Prompt
Take every line from the entries below that includes the word "none" and copy it.

Given data
⟨
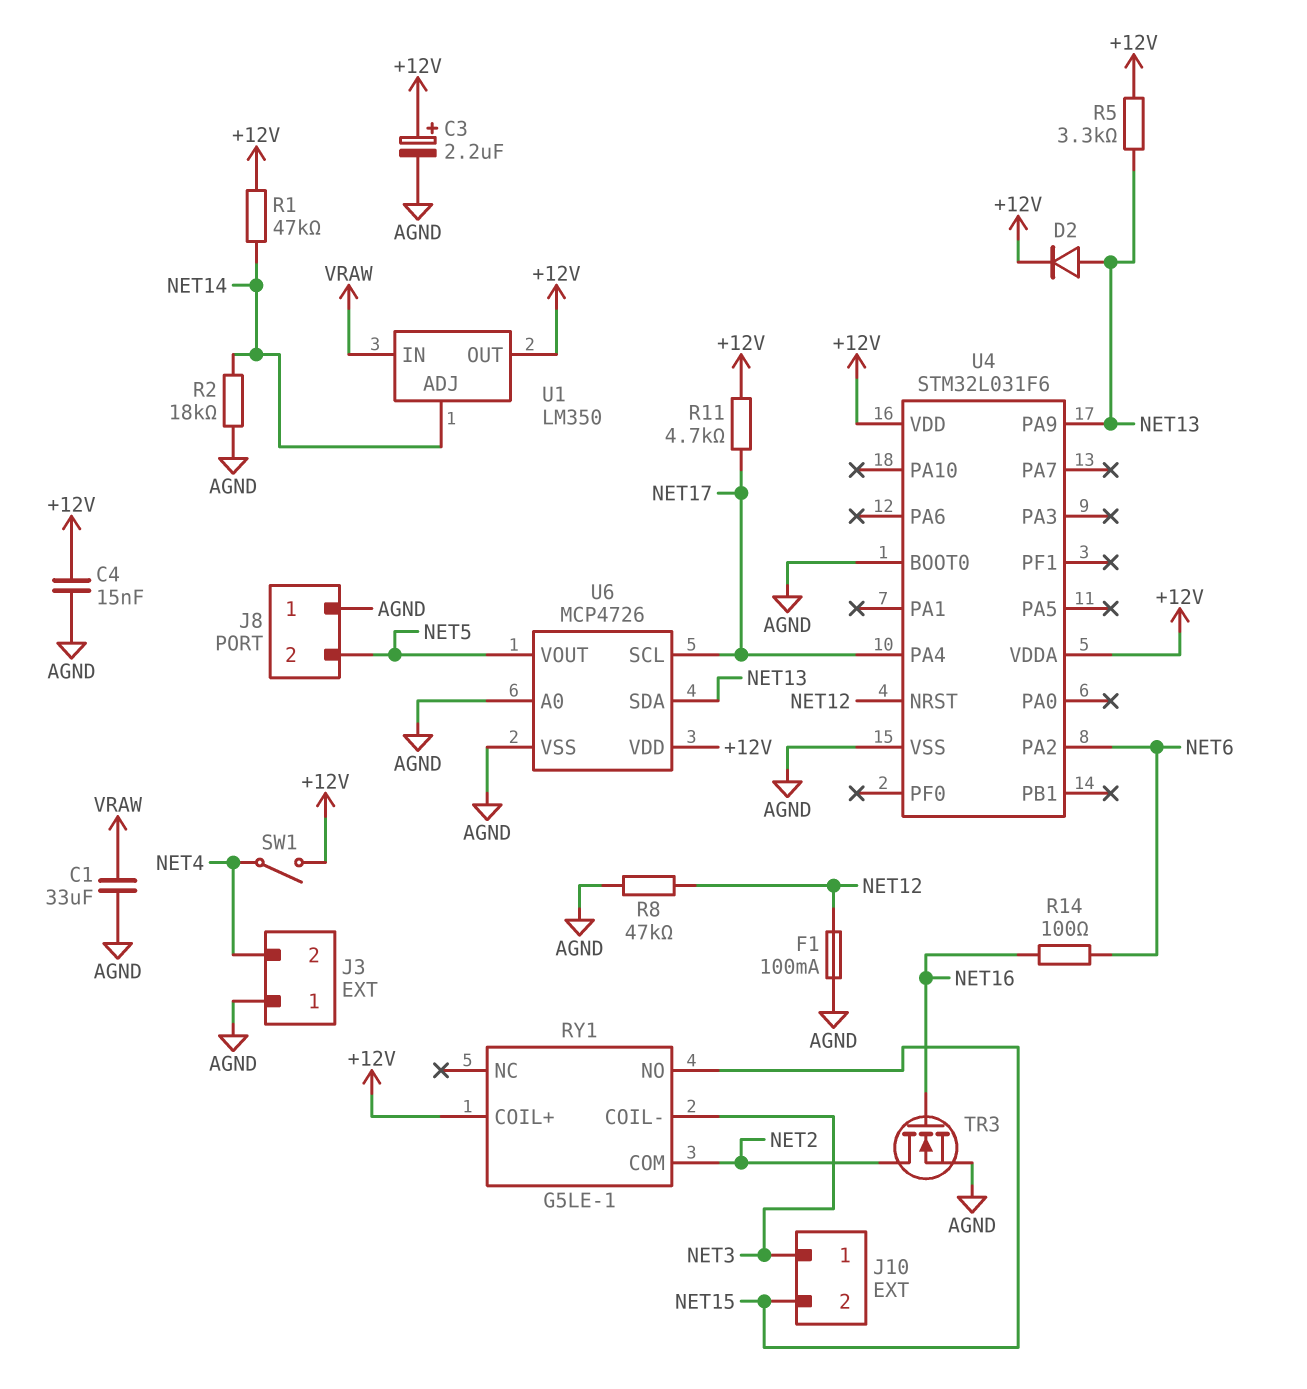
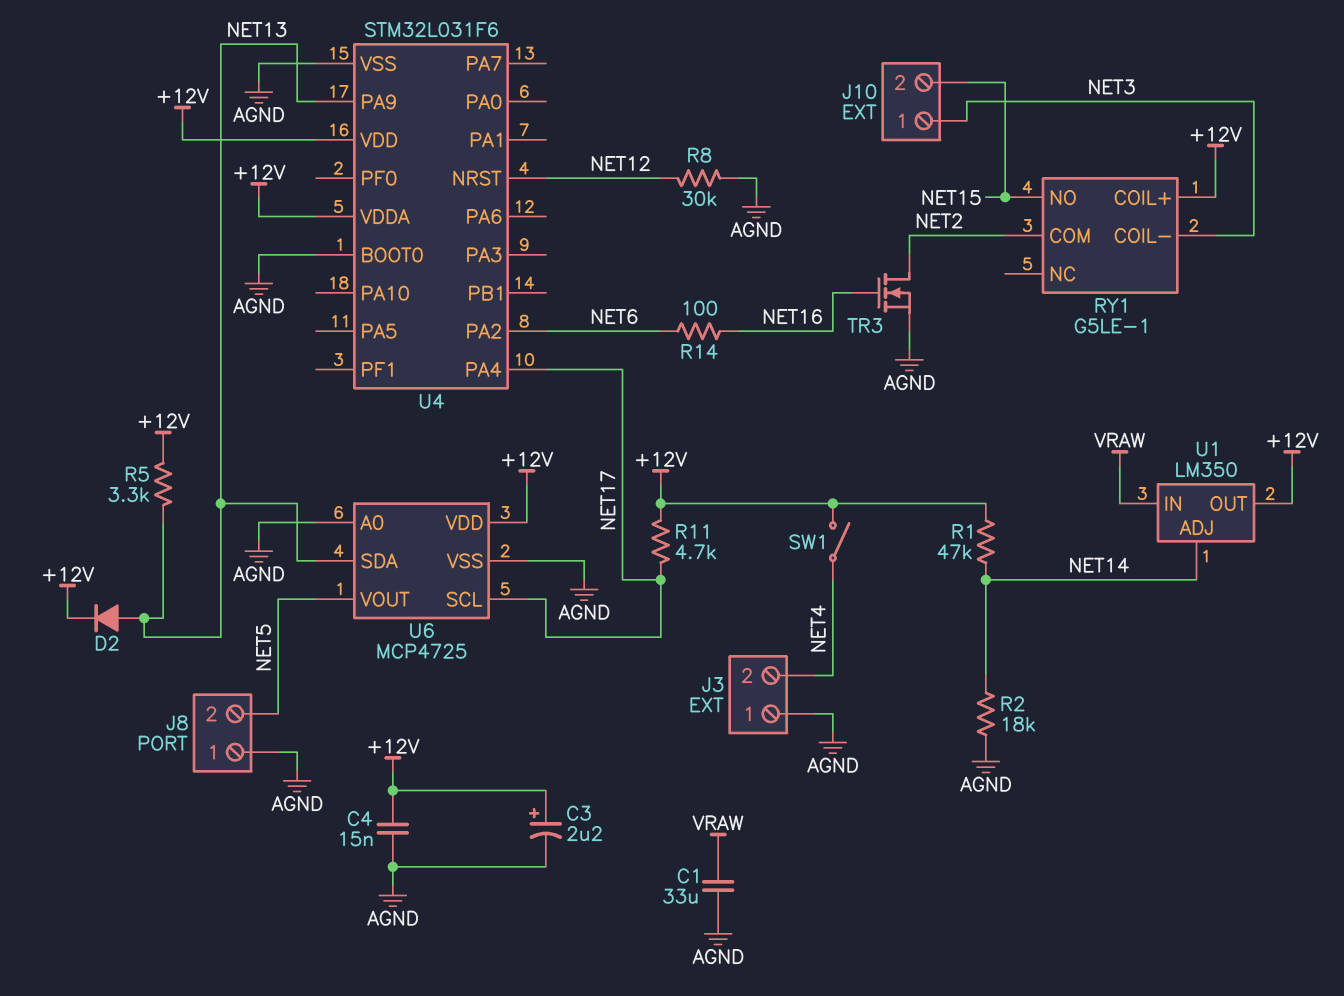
F1: 100mA (AGND, NET12) -> none
R8: 47k (AGND, NET12) -> 30k (AGND, NET12)
U6: MCP4726 -> MCP4725

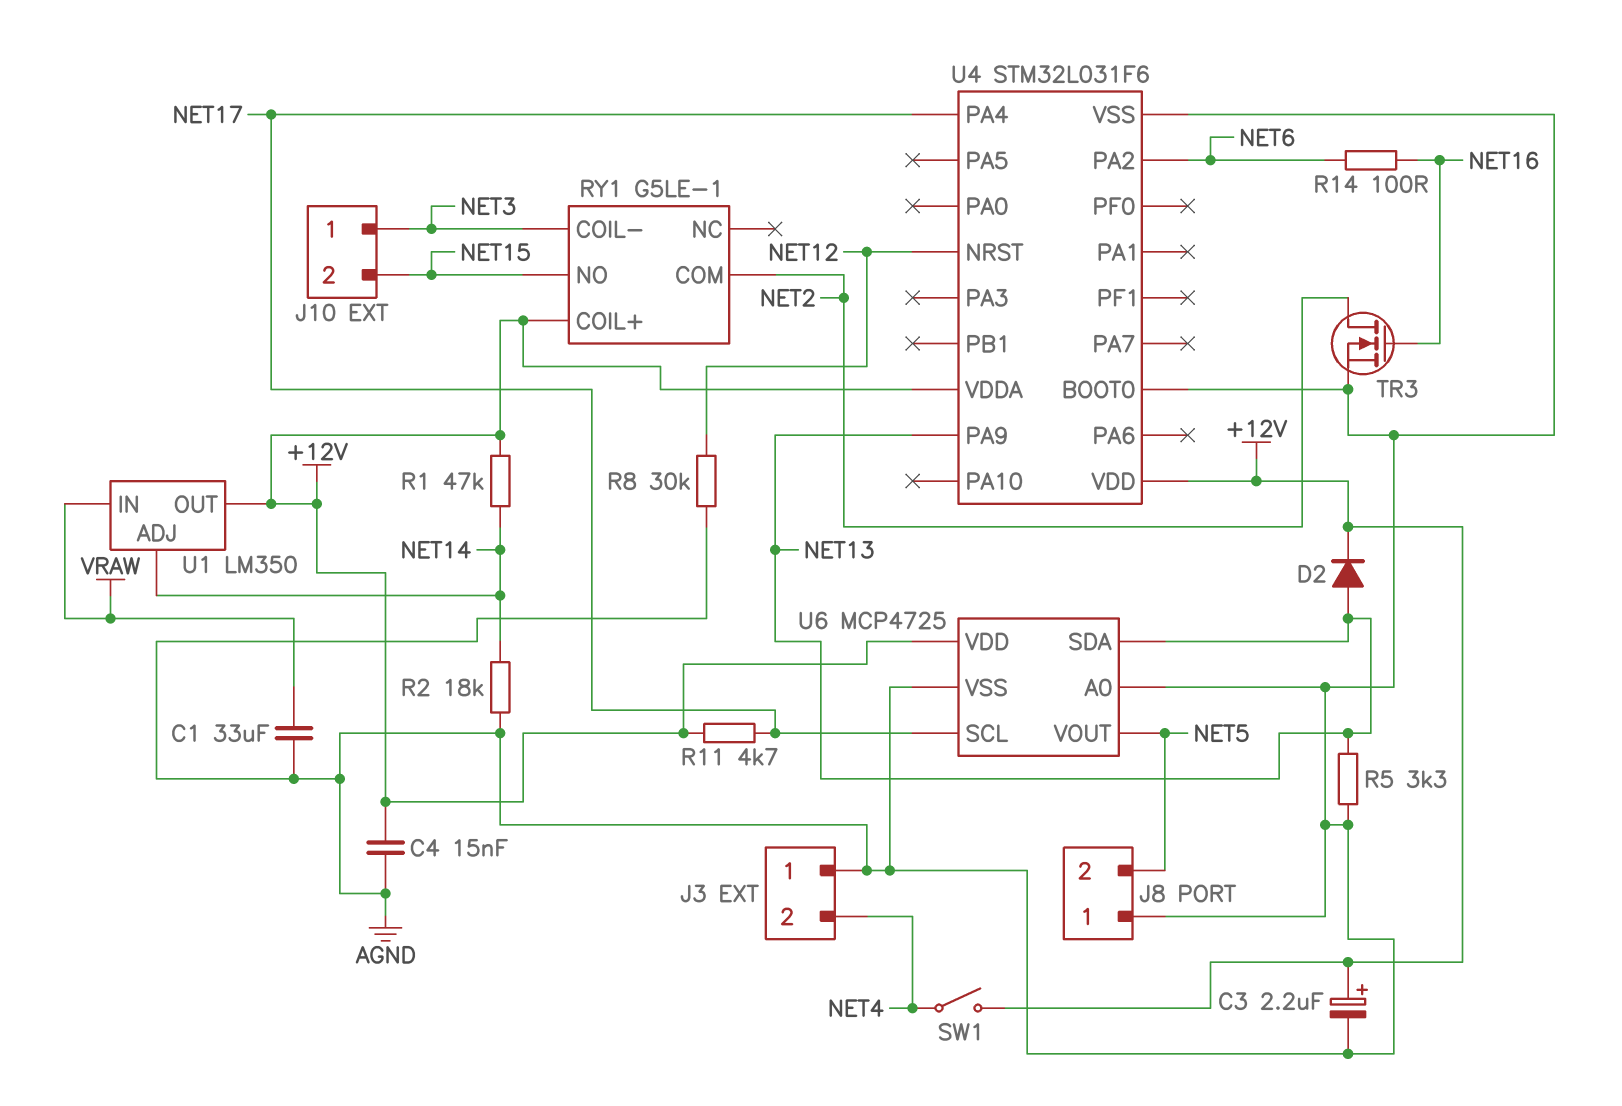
R5: 3.3k (+12V, NET13) -> 3.3k (AGND, NET13)

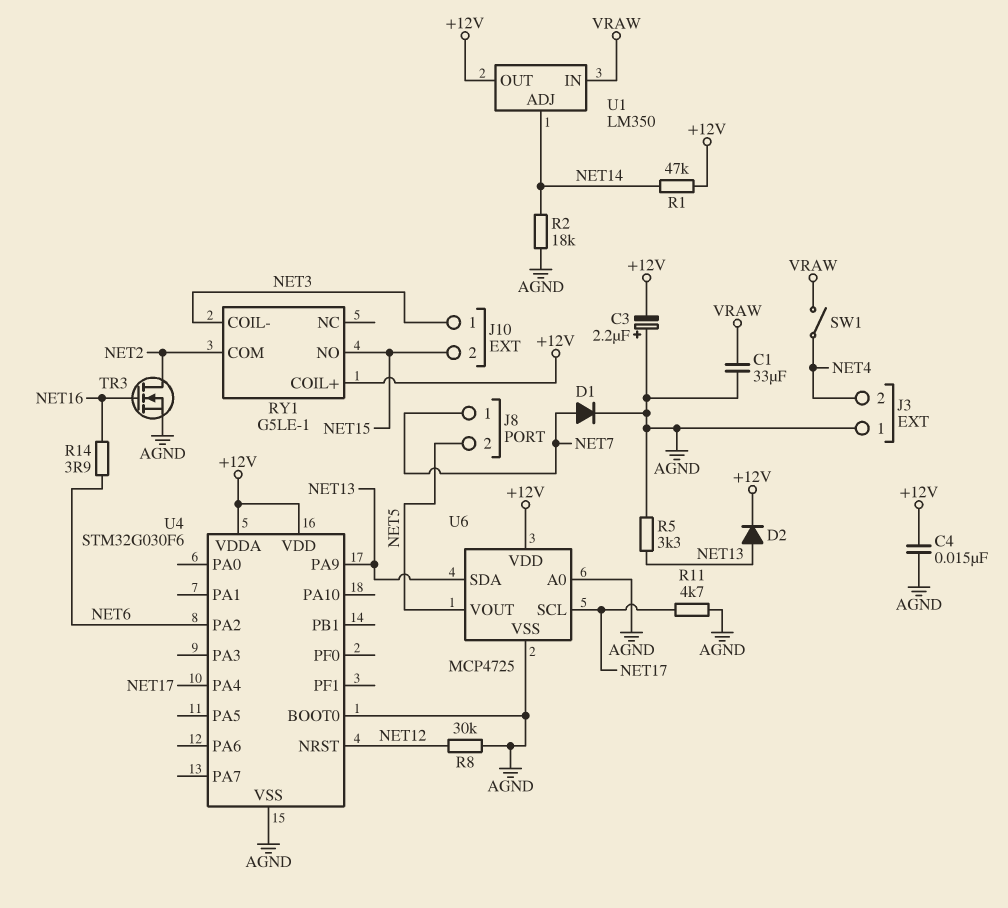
C3: 2.2uF (plus +12V, minus AGND) -> 2.2uF (plus AGND, minus +12V)
D1: none -> diode (A NET7, K AGND)
J8 pin 1: AGND -> NET7
R11: 4.7k (+12V, NET17) -> 4.7k (AGND, NET17)
R14: 100 (NET6, NET16) -> 3.9 (NET6, NET16)
SW1: switch (+12V, NET4) -> switch (NET4, VRAW)
U4: STM32L031F6 -> STM32G030F6

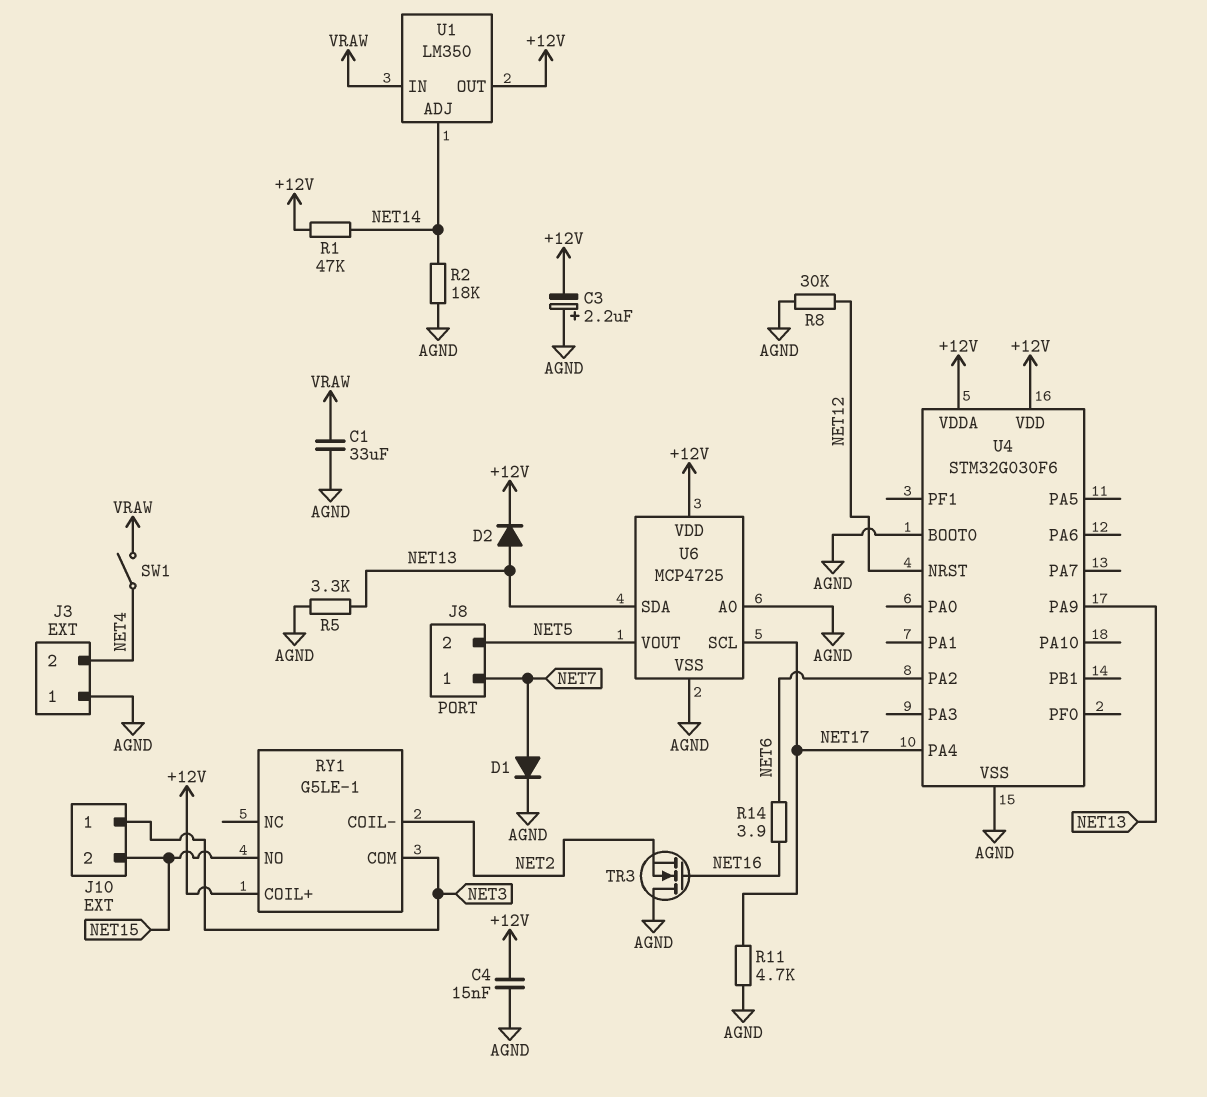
RY1 pin COIL-: NET3 -> NET2
RY1 pin COM: NET2 -> NET3
TR3: NMOS (G NET16, D NET2, S AGND) -> NMOS (G NET16, D AGND, S NET2)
⟩
Response below
F1: 100mA (AGND, NET12) -> none
D1: none -> diode (A NET7, K AGND)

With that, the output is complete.